Write out the listing below in its entirety, minus the pictures, without changing a word.

▬▬▬

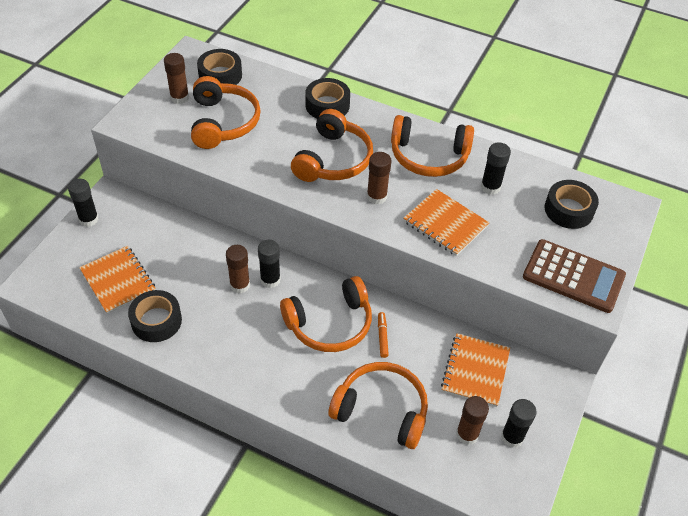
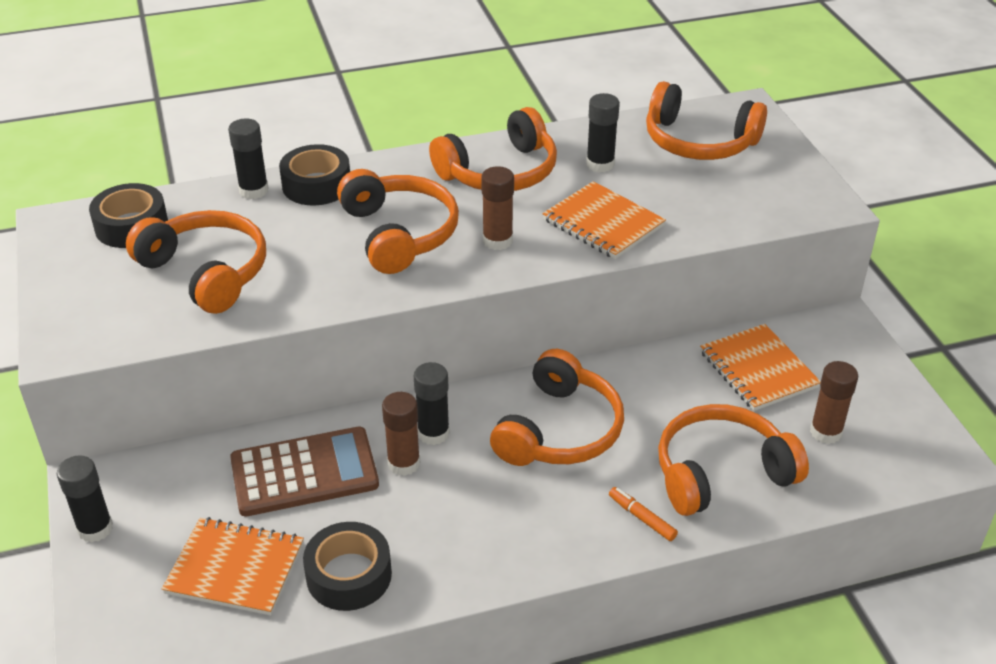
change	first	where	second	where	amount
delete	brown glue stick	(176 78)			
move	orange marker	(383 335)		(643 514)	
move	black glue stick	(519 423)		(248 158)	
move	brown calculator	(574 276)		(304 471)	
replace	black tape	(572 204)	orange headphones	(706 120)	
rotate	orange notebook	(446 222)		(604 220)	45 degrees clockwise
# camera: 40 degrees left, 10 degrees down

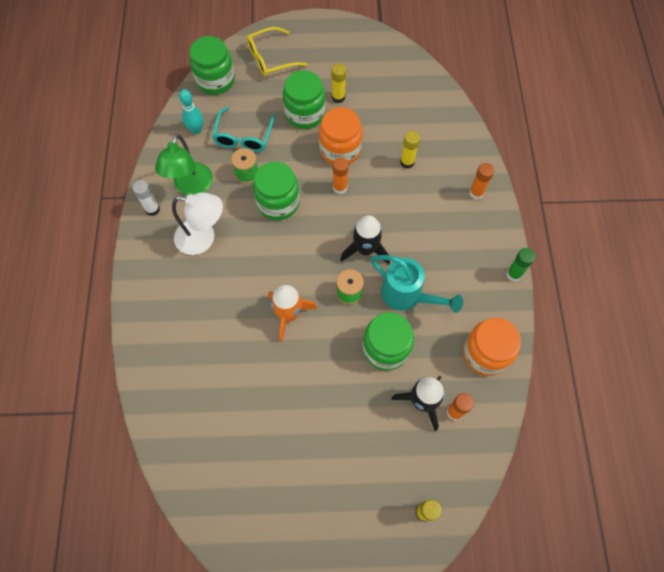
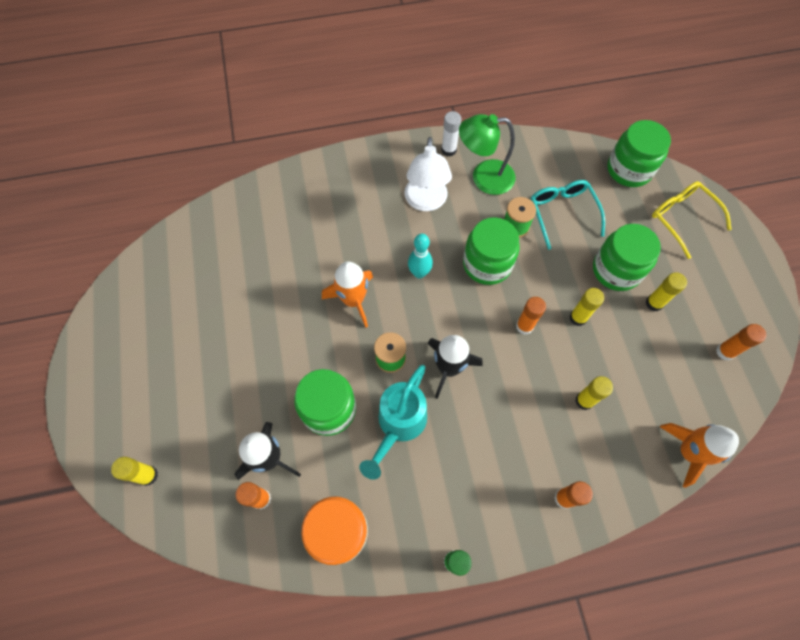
change	first	where	second	where	amount
insert			orange rocket	(699 455)	
insert			orange glue stick	(741 342)	
move	turquoise bowling pin	(191 111)		(420 256)	
replace	orange jar	(340 135)	yellow glue stick	(586 307)	
rotate	turquoise glasses	(243 129)		(568 215)	75 degrees clockwise
# camera: 80 degrees right, 0 degrees up

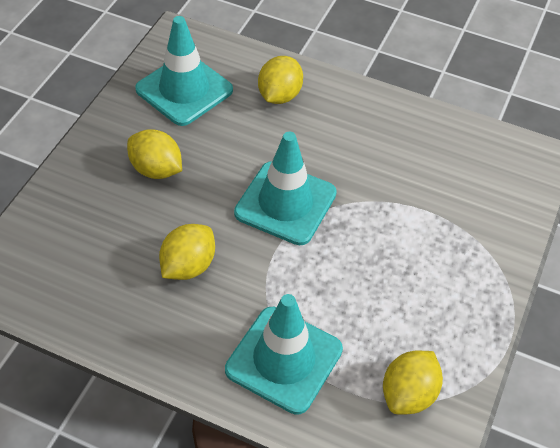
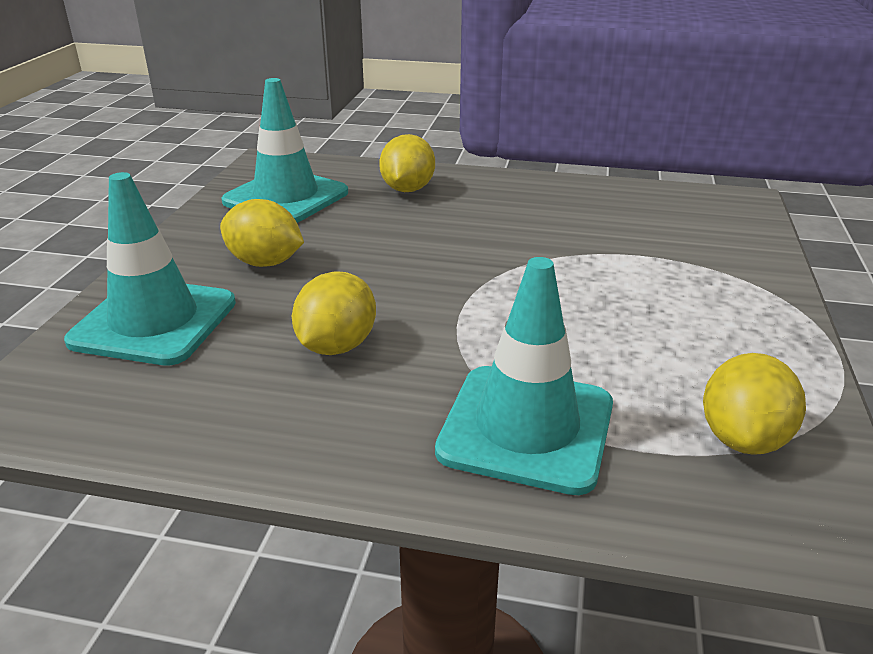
change	first	where	second	where	amount
move	turquoise traffic cone	(285 188)		(150 269)	
# camera: 10 degrees left, 20 degrees down

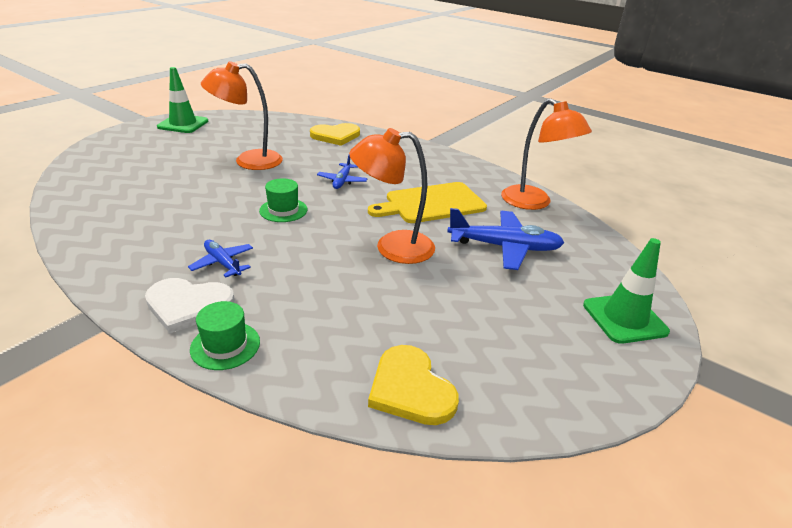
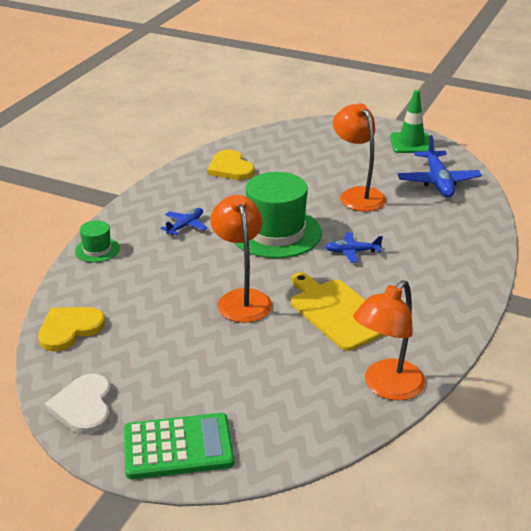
change	first	where	second	where	amount
move	white heart	(190 305)		(78 404)	
move	yellow heart	(335 134)		(231 165)	
move	blue plane	(505 239)		(440 166)	
replace	green traffic cone	(626 291)	green calculator	(179 446)	
resize	green hat	(283 200)		(278 215)	x2.11
# camera: 80 degrees right, 0 degrees up

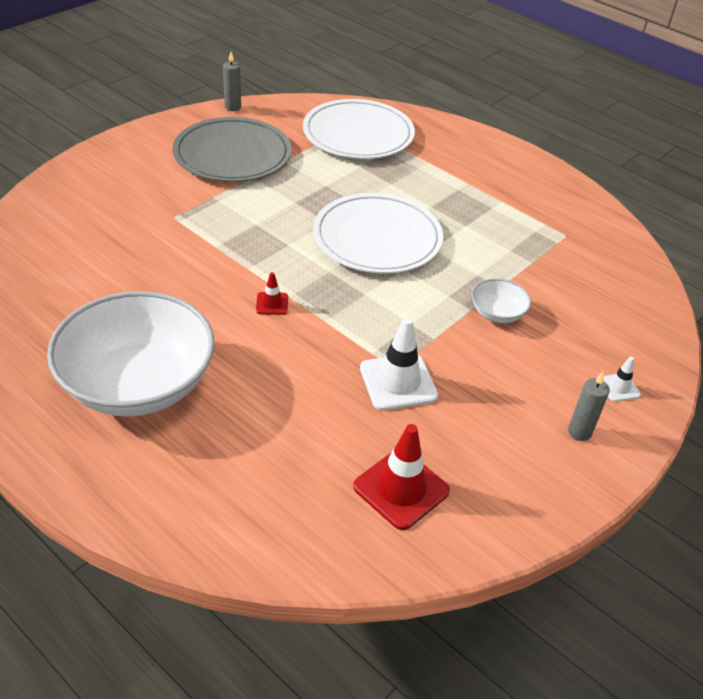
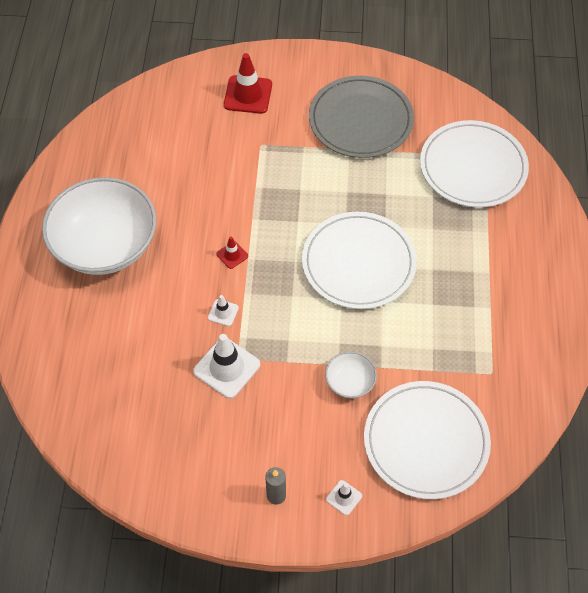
change	first	where	second	where	amount
delete	grey candle	(232 81)			
insert			white traffic cone	(223 310)	
insert			white plate	(427 440)	
move	red traffic cone	(401 477)		(248 83)	
# camera: 55 degrees right, 15 degrees up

▬▬▬

▶ [Result below]
change	first	where	second	where	amount
delete	brown glue stick	(176 78)			
move	orange marker	(383 335)		(643 514)	
move	black glue stick	(519 423)		(248 158)	
move	brown calculator	(574 276)		(304 471)	
replace	black tape	(572 204)	orange headphones	(706 120)	
rotate	orange notebook	(446 222)		(604 220)	45 degrees clockwise
# camera: 40 degrees left, 10 degrees down

change	first	where	second	where	amount
insert			orange rocket	(699 455)	
insert			orange glue stick	(741 342)	
move	turquoise bowling pin	(191 111)		(420 256)	
replace	orange jar	(340 135)	yellow glue stick	(586 307)	
rotate	turquoise glasses	(243 129)		(568 215)	75 degrees clockwise
# camera: 80 degrees right, 0 degrees up

change	first	where	second	where	amount
move	turquoise traffic cone	(285 188)		(150 269)	
# camera: 10 degrees left, 20 degrees down

change	first	where	second	where	amount
move	white heart	(190 305)		(78 404)	
move	yellow heart	(335 134)		(231 165)	
move	blue plane	(505 239)		(440 166)	
replace	green traffic cone	(626 291)	green calculator	(179 446)	
resize	green hat	(283 200)		(278 215)	x2.11
# camera: 80 degrees right, 0 degrees up

change	first	where	second	where	amount
delete	grey candle	(232 81)			
insert			white traffic cone	(223 310)	
insert			white plate	(427 440)	
move	red traffic cone	(401 477)		(248 83)	
# camera: 55 degrees right, 15 degrees up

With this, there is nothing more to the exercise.